>>>

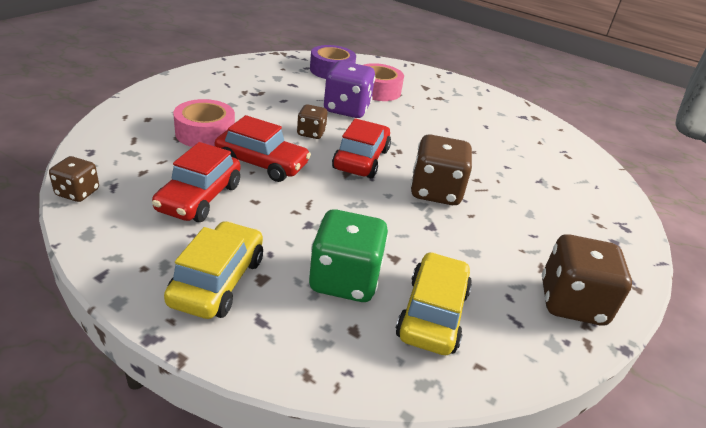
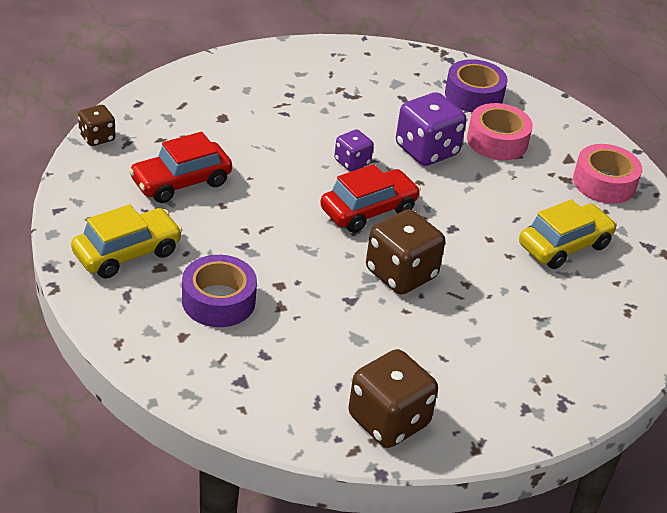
camera: 40 degrees right, 5 degrees up
(205, 133) = (249, 122): pink tape -> pink tape (604, 183)
(262, 164) = (267, 174): red car -> none
(311, 133) = (352, 162): brown dice -> purple dice
(344, 280) = (218, 301): green dice -> purple tape
(432, 314) = (255, 359): yellow car -> yellow car (564, 245)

<<<

Copy each line above where the string "purple" occurs.

(311, 133) = (352, 162): brown dice -> purple dice
(344, 280) = (218, 301): green dice -> purple tape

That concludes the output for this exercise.